▸ RECORDS SUPPLIED
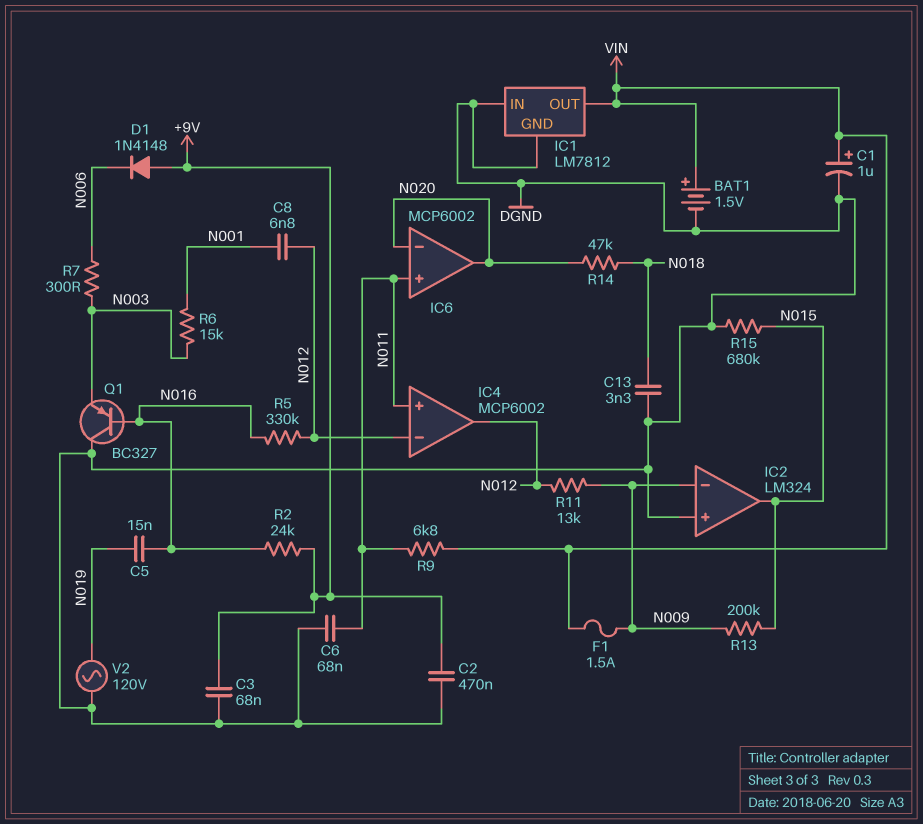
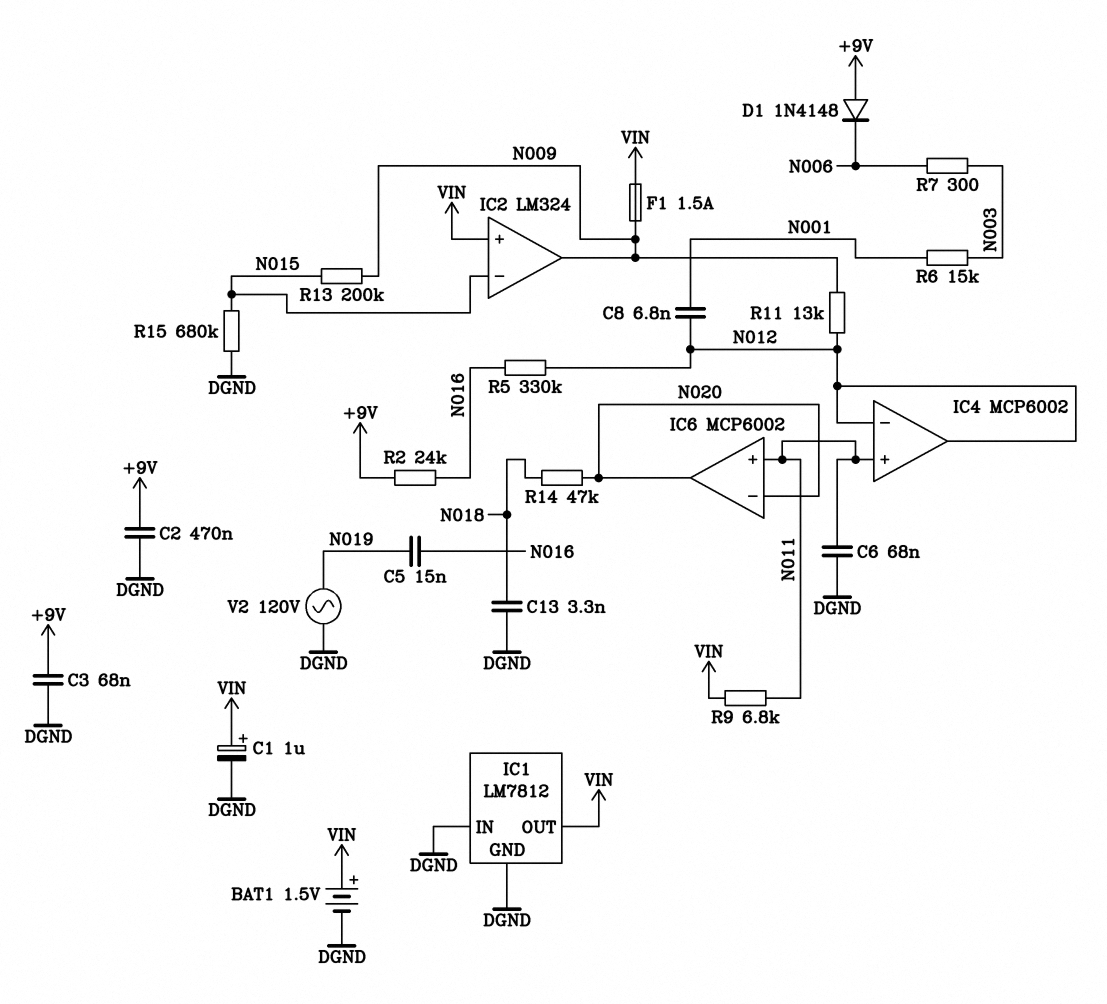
IC2 pin in+: DGND -> VIN
IC2 pin in-: N009 -> N015
IC2 pin out: N015 -> N009
Q1: PNP BC327 (B N016, C DGND, E N003) -> none

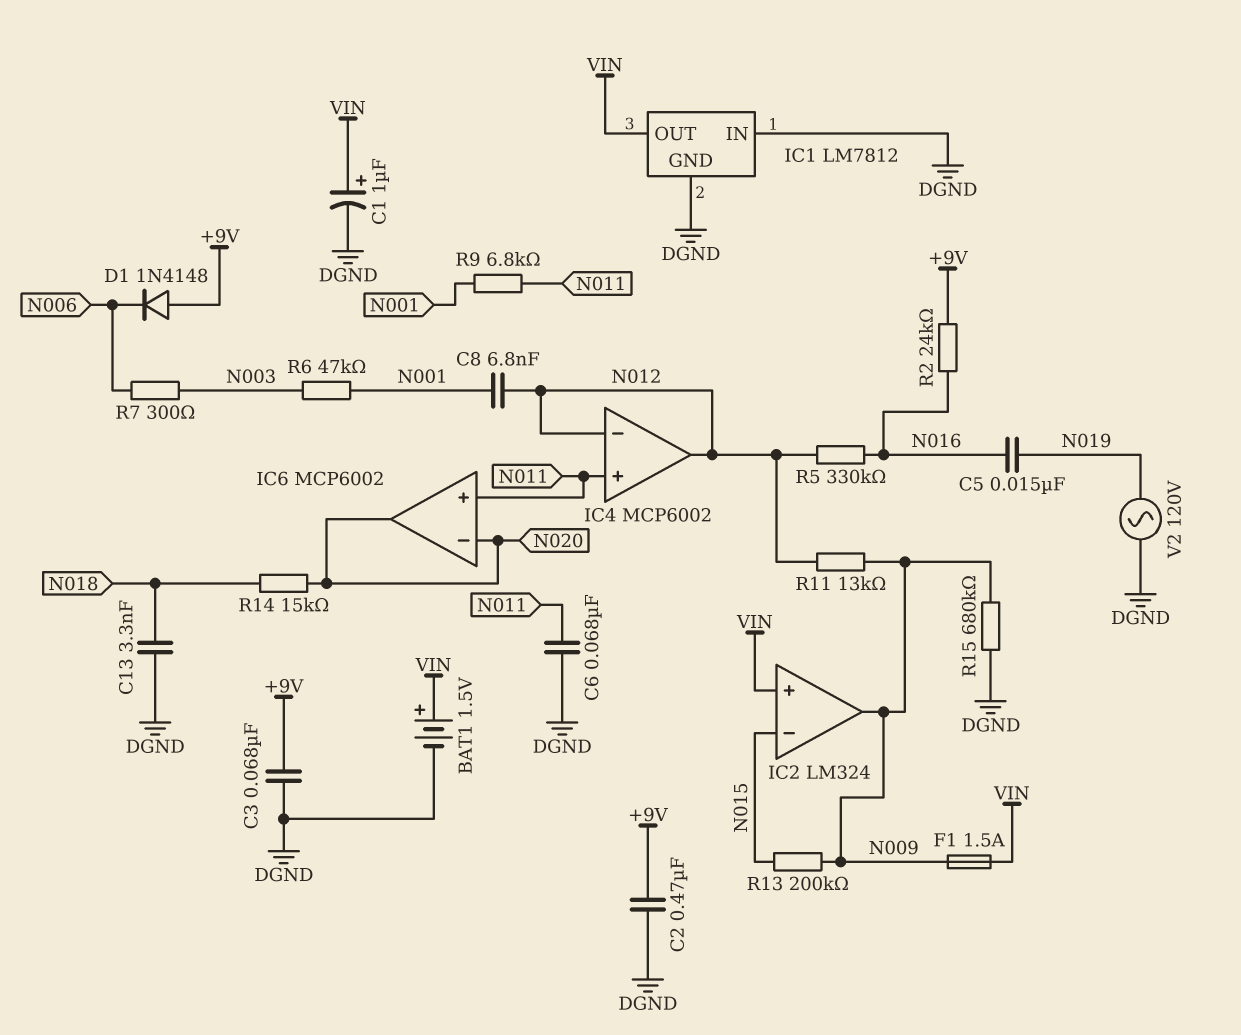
R6: 15k (N001, N003) -> 47k (N001, N003)
R9: 6.8k (N011, VIN) -> 6.8k (N001, N011)
R14: 47k (N018, N020) -> 15k (N018, N020)
R15: 680k (DGND, N015) -> 680k (DGND, N009)

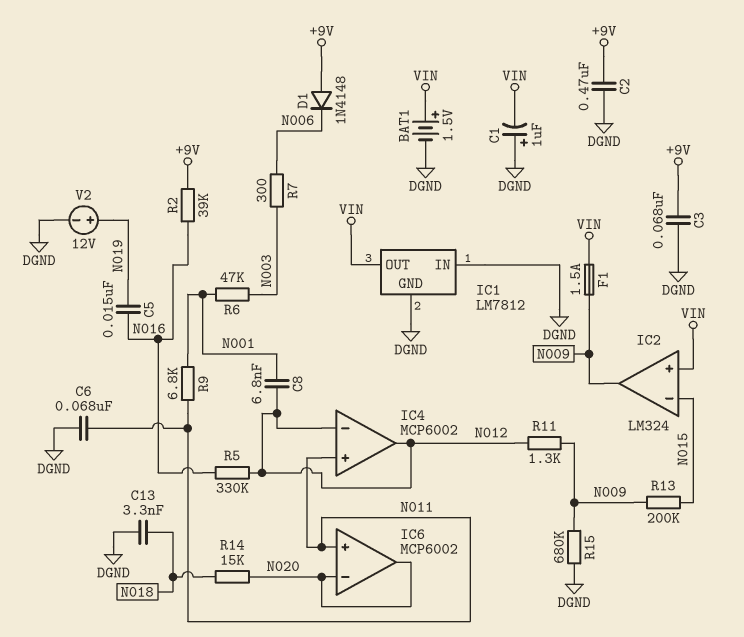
C1: 1uF (plus VIN, minus DGND) -> 1uF (plus DGND, minus VIN)
R2: 24k (+9V, N016) -> 39k (+9V, N016)
R11: 13k (N009, N012) -> 1.3k (N009, N012)
V2: AC 120V (DGND, N019) -> 12V (plus N019, minus DGND)

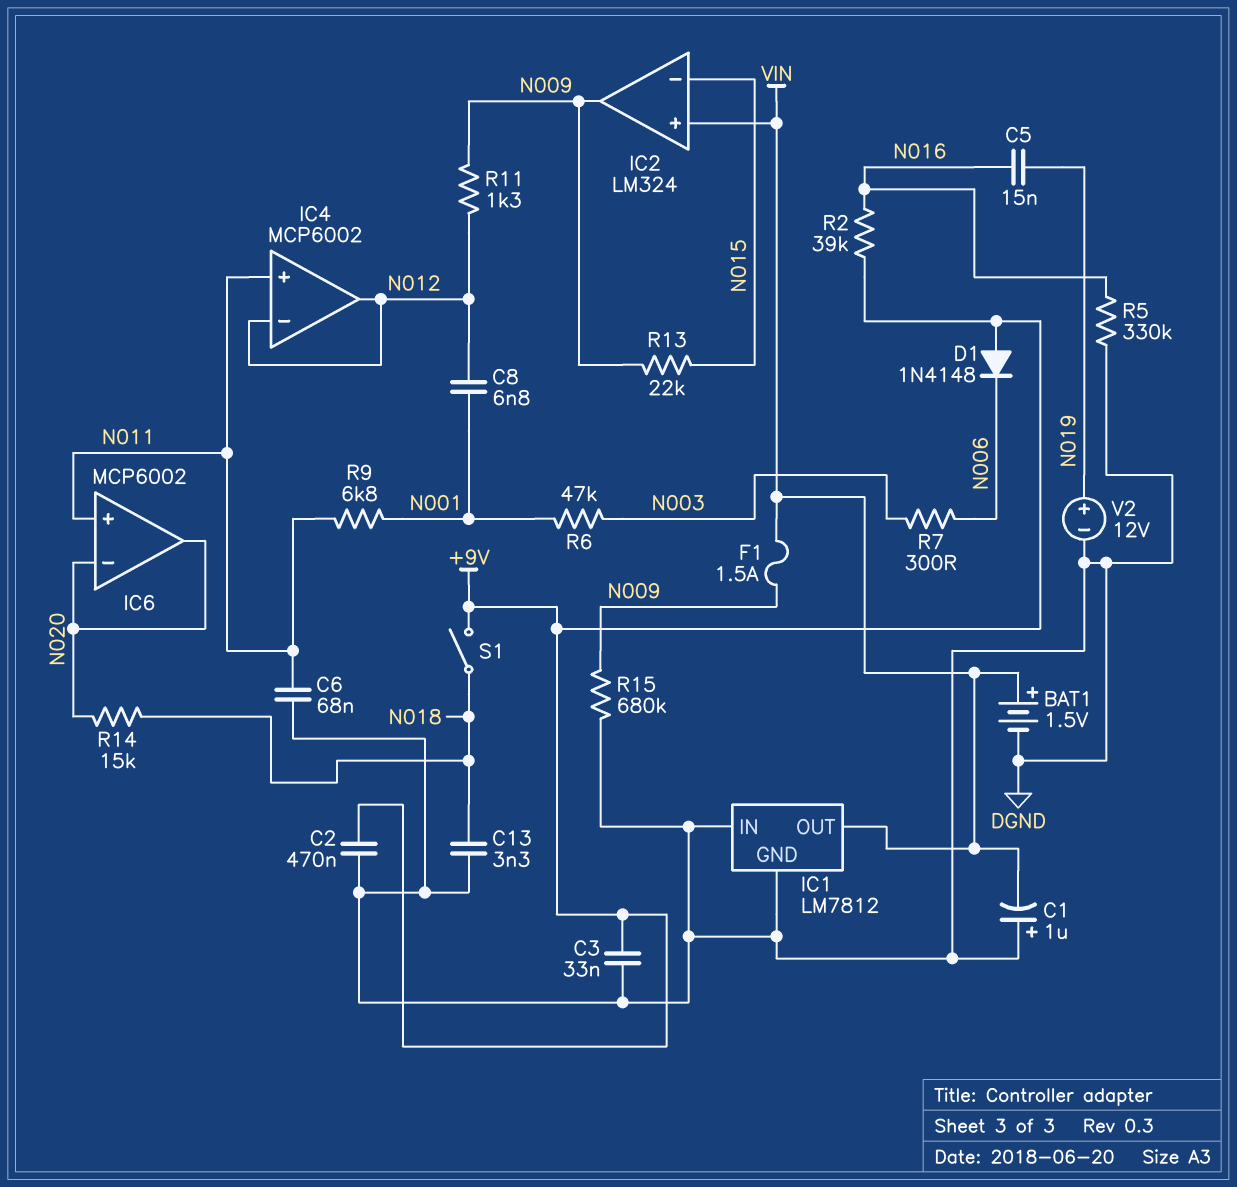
C3: 68nF (+9V, DGND) -> 33nF (+9V, DGND)
R5: 330k (N012, N016) -> 330k (DGND, N016)
R13: 200k (N009, N015) -> 22k (N009, N015)
S1: none -> switch (+9V, N018)

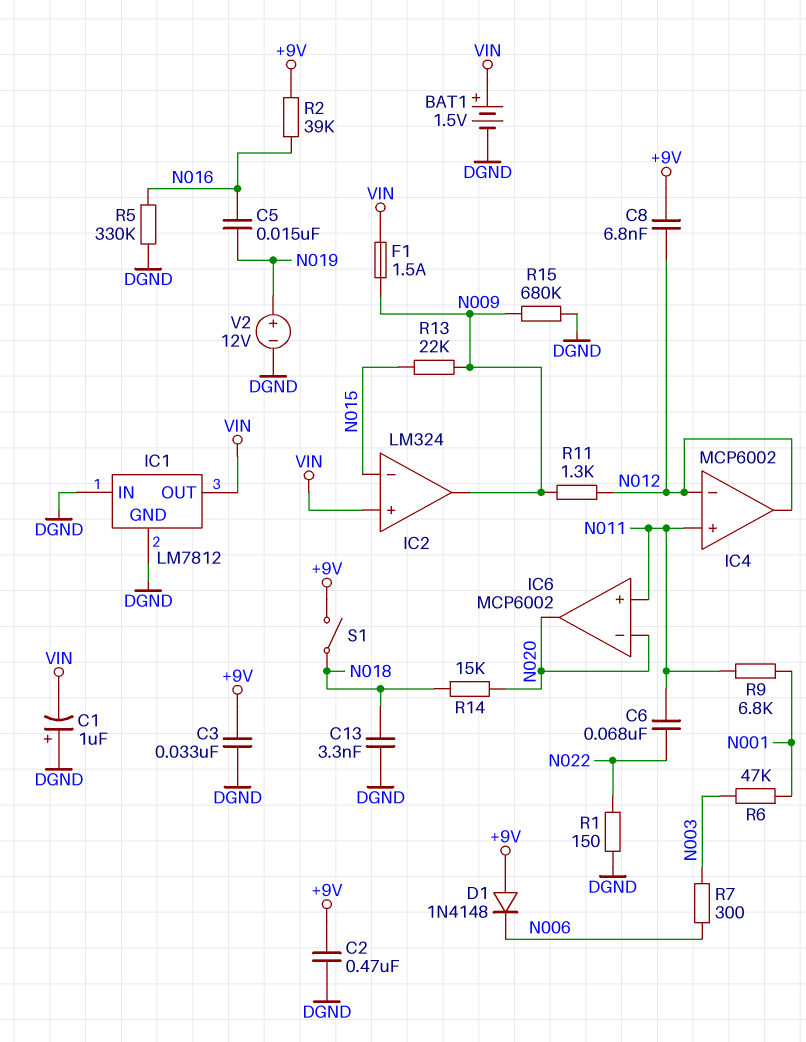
C6: 68nF (DGND, N011) -> 68nF (N011, N022)
C8: 6.8nF (N001, N012) -> 6.8nF (+9V, N012)
R1: none -> 150 (DGND, N022)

▸ ASSIGNMENT
Since the pictures are not part of the copy, please transcribe only the lines above from the one with "R9: 6.8k (N011, VIN) -> 6.8k (N001, N011)" through the one with "C3: 68nF (+9V, DGND) -> 33nF (+9V, DGND)", exactly and with both ends.

▸ ANSWER SPACE
R9: 6.8k (N011, VIN) -> 6.8k (N001, N011)
R14: 47k (N018, N020) -> 15k (N018, N020)
R15: 680k (DGND, N015) -> 680k (DGND, N009)

C1: 1uF (plus VIN, minus DGND) -> 1uF (plus DGND, minus VIN)
R2: 24k (+9V, N016) -> 39k (+9V, N016)
R11: 13k (N009, N012) -> 1.3k (N009, N012)
V2: AC 120V (DGND, N019) -> 12V (plus N019, minus DGND)

C3: 68nF (+9V, DGND) -> 33nF (+9V, DGND)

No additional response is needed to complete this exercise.